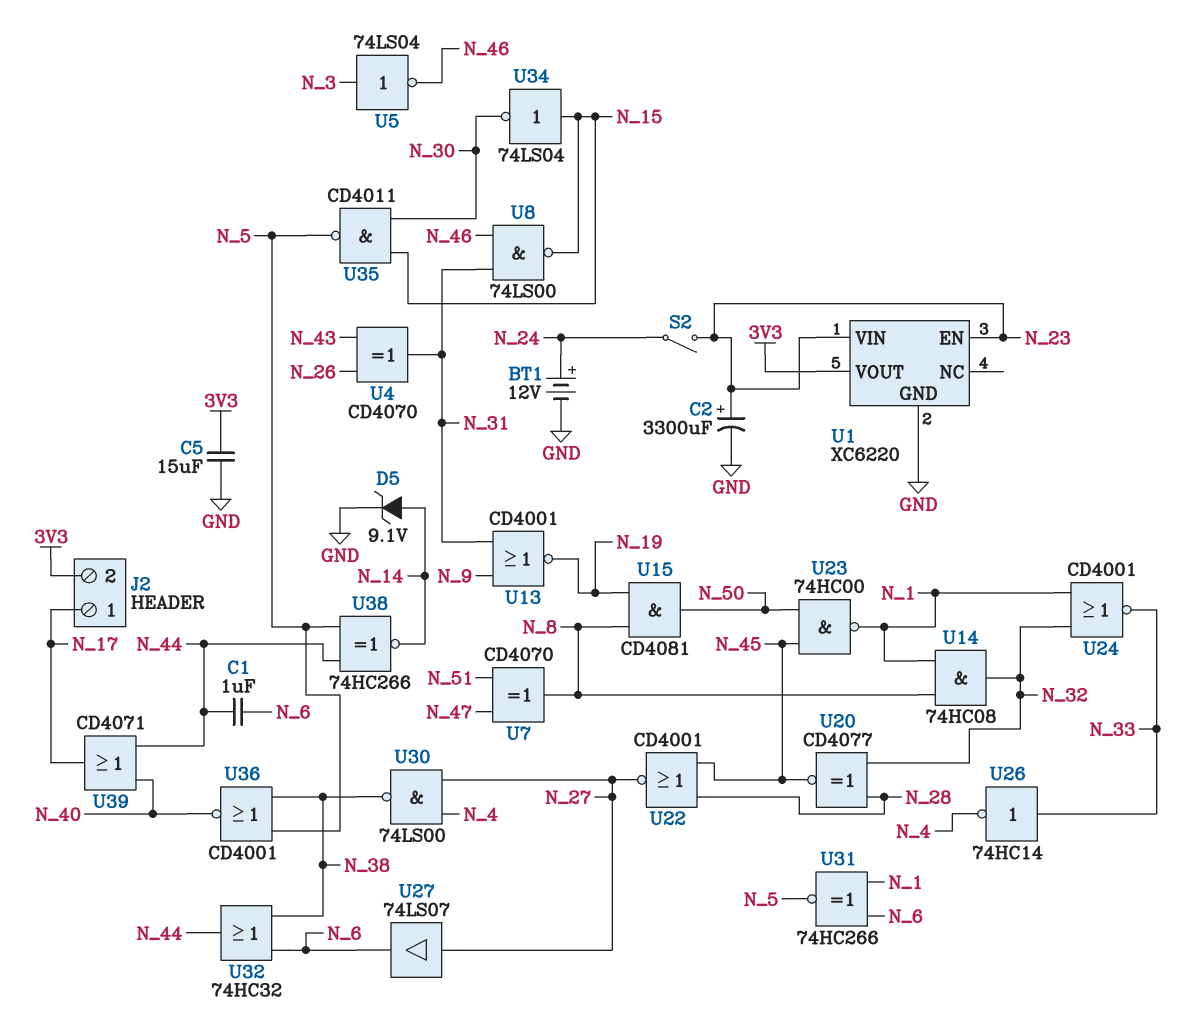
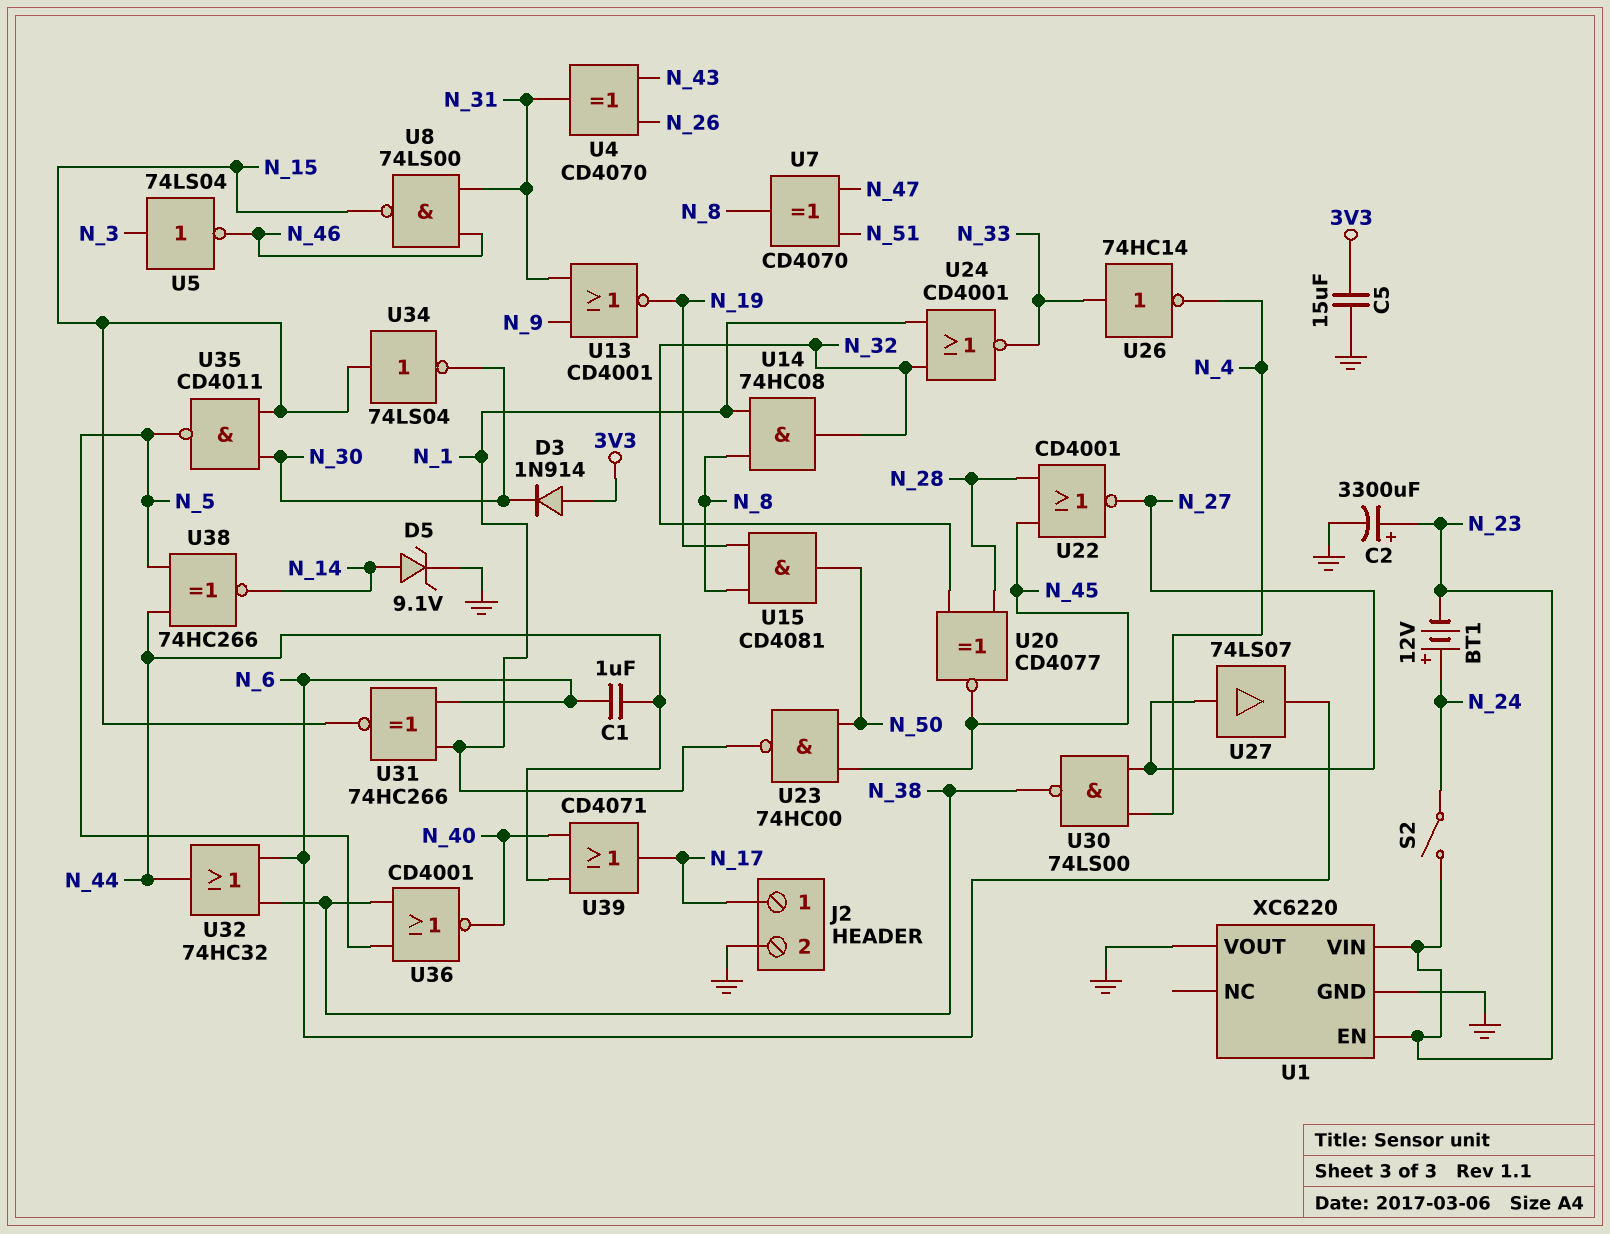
BT1: 12V (plus N_24, minus GND) -> 12V (plus N_24, minus N_23)
D3: none -> diode 1N914 (A 3V3, K N_30)
J2 pin 2: 3V3 -> GND
U1 pin VOUT: 3V3 -> GND
U31: XNOR 74HC266 (in N_1, in N_6, out N_5) -> XNOR 74HC266 (in N_1, in N_6, out N_15)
════
## Work item
Without the pictures, repeat the listing above exactly.

## Solution
BT1: 12V (plus N_24, minus GND) -> 12V (plus N_24, minus N_23)
D3: none -> diode 1N914 (A 3V3, K N_30)
J2 pin 2: 3V3 -> GND
U1 pin VOUT: 3V3 -> GND
U31: XNOR 74HC266 (in N_1, in N_6, out N_5) -> XNOR 74HC266 (in N_1, in N_6, out N_15)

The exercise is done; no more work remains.